→ WORK TO COMPLETE
Find the line containing "(151, 220) = (111, 146): brown" in the entries below. Reproduce that line and each one after it to the end, exactly, with no other lines.

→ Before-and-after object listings
══════

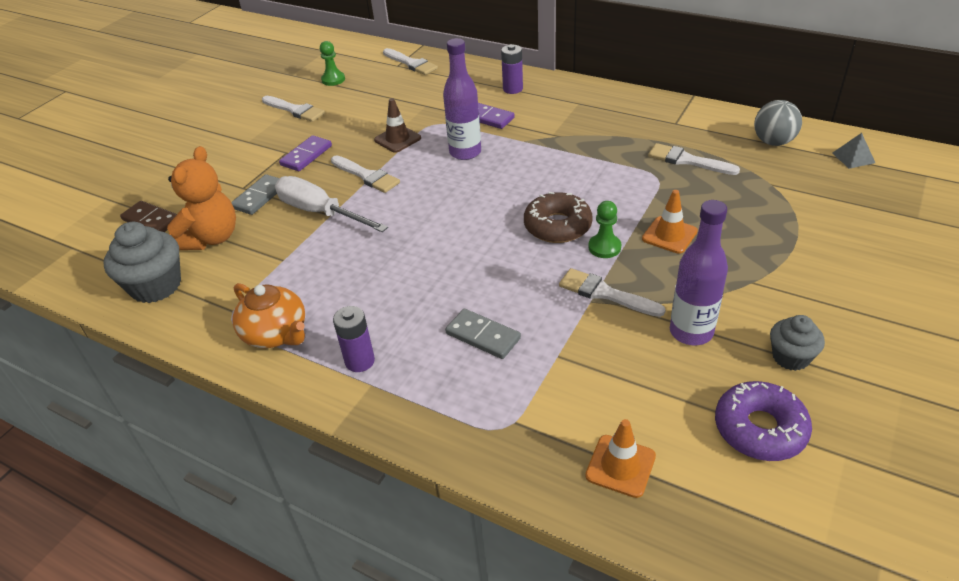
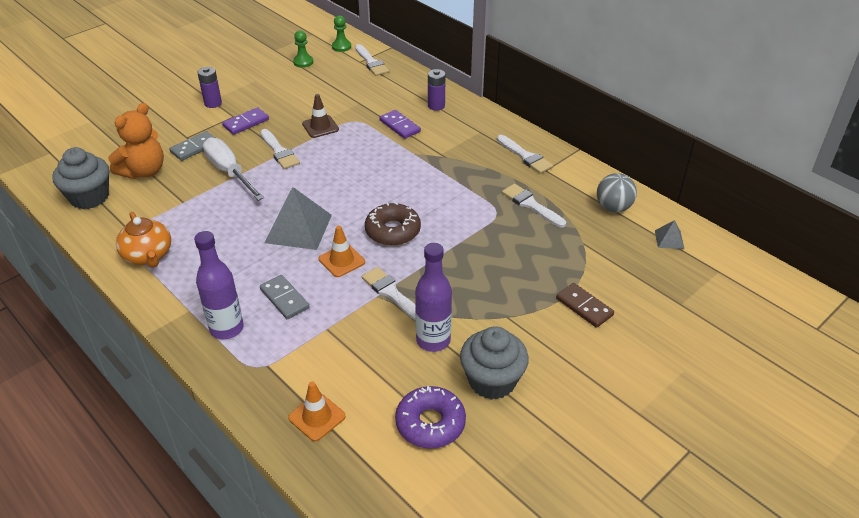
camera: 15 degrees right, 0 degrees up
(151, 220) = (111, 146): brown domino -> brown domino (584, 307)
(295, 110) = (259, 82): white brush -> white brush (525, 156)
(360, 361) = (191, 291): purple battery -> purple battery (213, 103)
(445, 252) = (298, 228): none -> grey pyramid
(465, 152) = (364, 151): purple bottle -> purple bottle (226, 328)
(604, 247) = (416, 258): green pawn -> green pawn (341, 47)
(669, 235) = (471, 262): orange traffic cone -> orange traffic cone (341, 260)
(790, 357) = (492, 381): grey cupcake -> grey cupcake, size x1.65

══════

→ ANSWER SPACE
(151, 220) = (111, 146): brown domino -> brown domino (584, 307)
(295, 110) = (259, 82): white brush -> white brush (525, 156)
(360, 361) = (191, 291): purple battery -> purple battery (213, 103)
(445, 252) = (298, 228): none -> grey pyramid
(465, 152) = (364, 151): purple bottle -> purple bottle (226, 328)
(604, 247) = (416, 258): green pawn -> green pawn (341, 47)
(669, 235) = (471, 262): orange traffic cone -> orange traffic cone (341, 260)
(790, 357) = (492, 381): grey cupcake -> grey cupcake, size x1.65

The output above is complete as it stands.